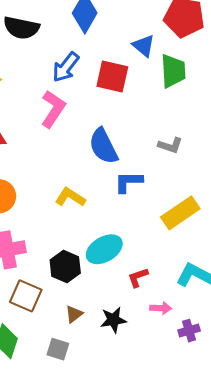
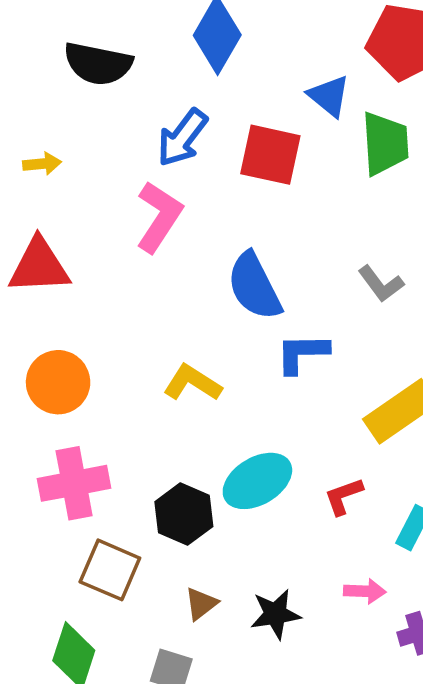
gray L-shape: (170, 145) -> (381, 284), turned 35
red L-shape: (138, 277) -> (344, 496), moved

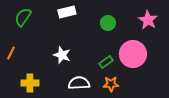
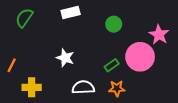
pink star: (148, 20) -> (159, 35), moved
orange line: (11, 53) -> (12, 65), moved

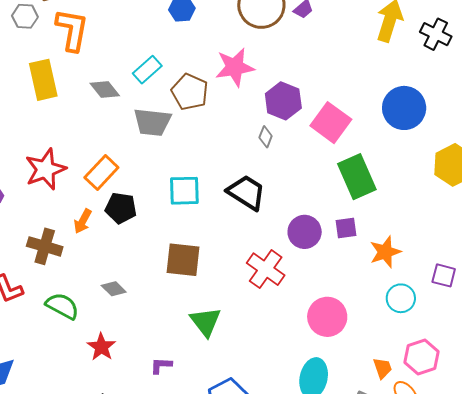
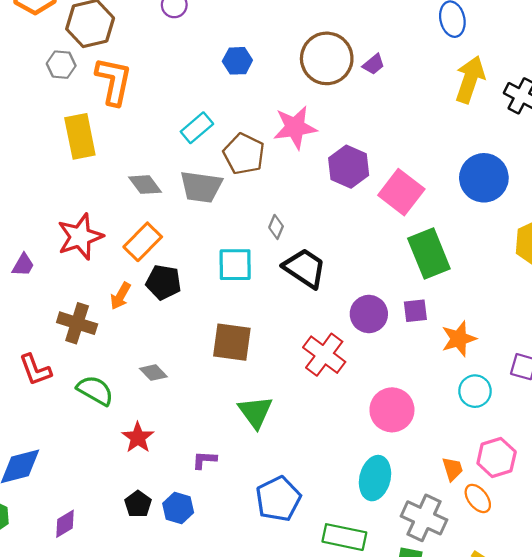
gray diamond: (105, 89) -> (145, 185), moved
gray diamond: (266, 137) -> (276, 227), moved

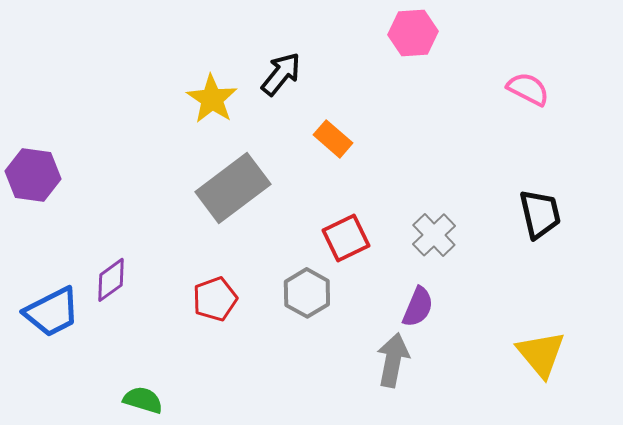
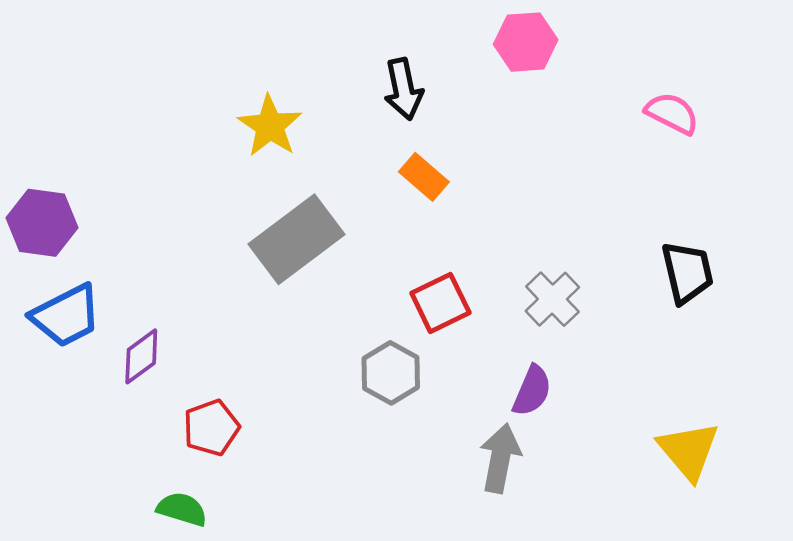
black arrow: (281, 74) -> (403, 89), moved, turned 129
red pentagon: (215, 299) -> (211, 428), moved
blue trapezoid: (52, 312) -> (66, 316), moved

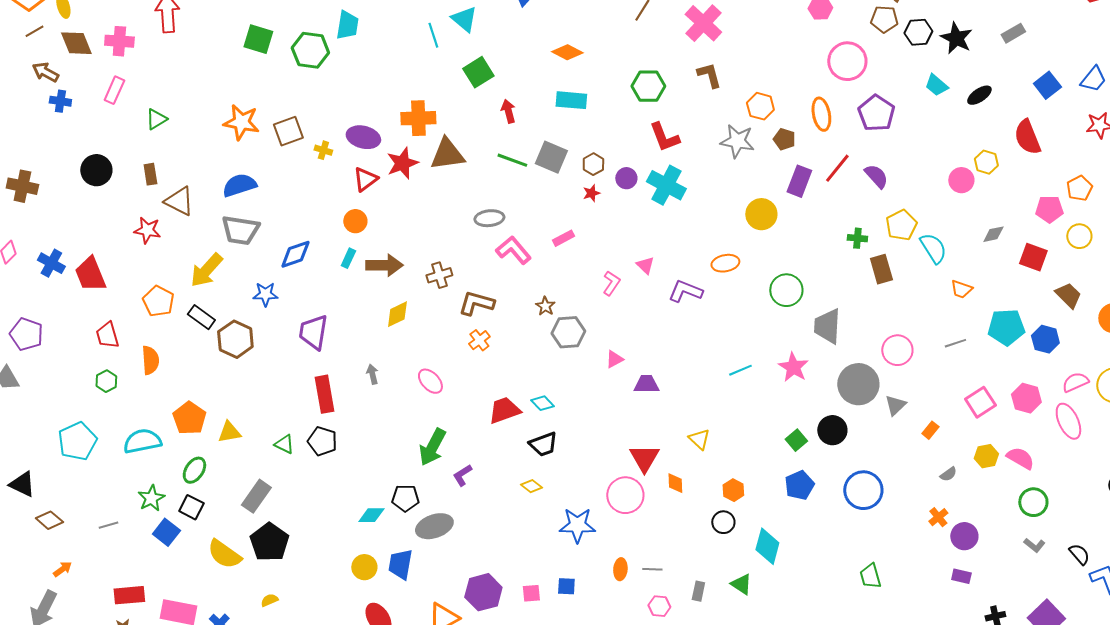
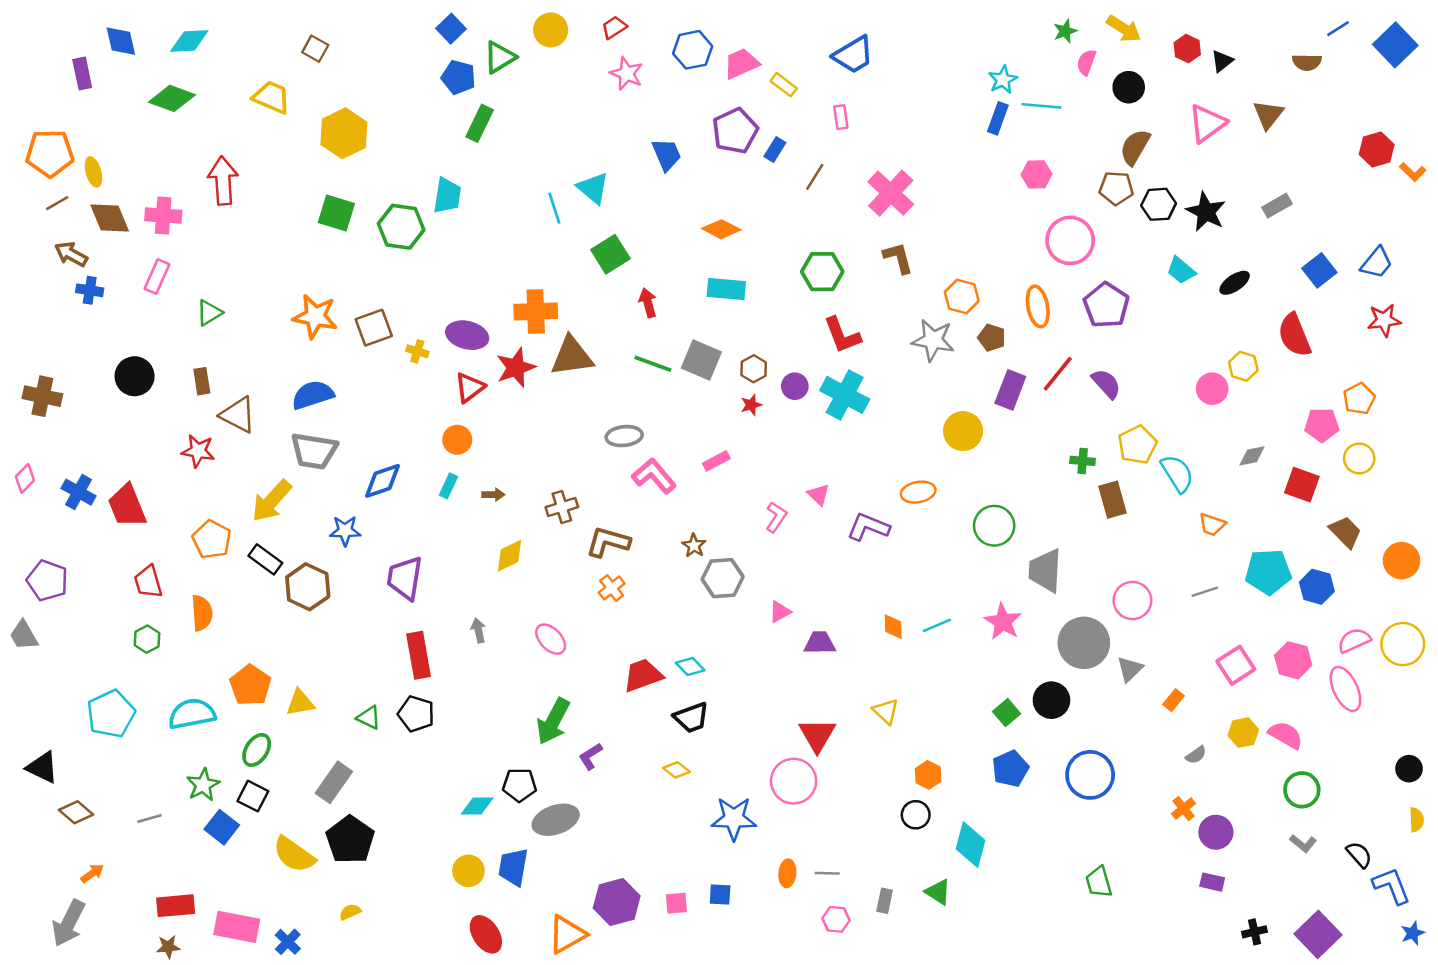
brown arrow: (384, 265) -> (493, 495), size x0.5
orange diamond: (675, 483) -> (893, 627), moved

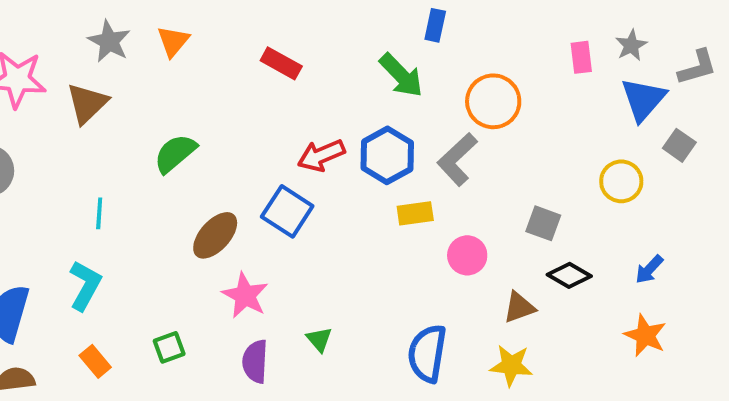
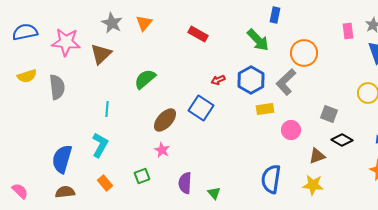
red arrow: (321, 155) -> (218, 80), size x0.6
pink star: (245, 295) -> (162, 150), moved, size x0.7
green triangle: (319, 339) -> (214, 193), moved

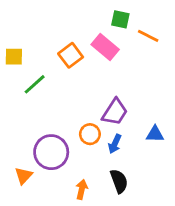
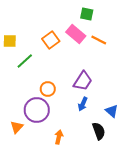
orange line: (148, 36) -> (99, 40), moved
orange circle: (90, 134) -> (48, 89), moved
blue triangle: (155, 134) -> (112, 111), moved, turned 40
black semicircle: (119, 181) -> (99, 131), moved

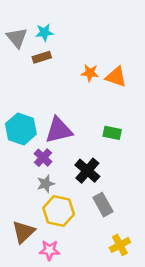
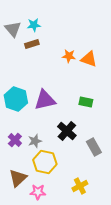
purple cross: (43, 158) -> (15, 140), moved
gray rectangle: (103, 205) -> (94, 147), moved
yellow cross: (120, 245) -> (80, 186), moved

* Your task:
Leave the images out and give the rest of the data again exactly.

* Response:
gray L-shape: (170, 145) -> (381, 284), turned 35
red L-shape: (138, 277) -> (344, 496), moved

pink star: (148, 20) -> (159, 35), moved
orange line: (11, 53) -> (12, 65), moved

gray diamond: (105, 89) -> (145, 185), moved
gray diamond: (266, 137) -> (276, 227), moved

black arrow: (281, 74) -> (403, 89), moved, turned 129
red pentagon: (215, 299) -> (211, 428), moved
blue trapezoid: (52, 312) -> (66, 316), moved

brown arrow: (384, 265) -> (493, 495), size x0.5
orange diamond: (675, 483) -> (893, 627), moved

red arrow: (321, 155) -> (218, 80), size x0.6
pink star: (245, 295) -> (162, 150), moved, size x0.7
green triangle: (319, 339) -> (214, 193), moved

orange line: (148, 36) -> (99, 40), moved
orange circle: (90, 134) -> (48, 89), moved
blue triangle: (155, 134) -> (112, 111), moved, turned 40
black semicircle: (119, 181) -> (99, 131), moved

purple cross: (43, 158) -> (15, 140), moved
gray rectangle: (103, 205) -> (94, 147), moved
yellow cross: (120, 245) -> (80, 186), moved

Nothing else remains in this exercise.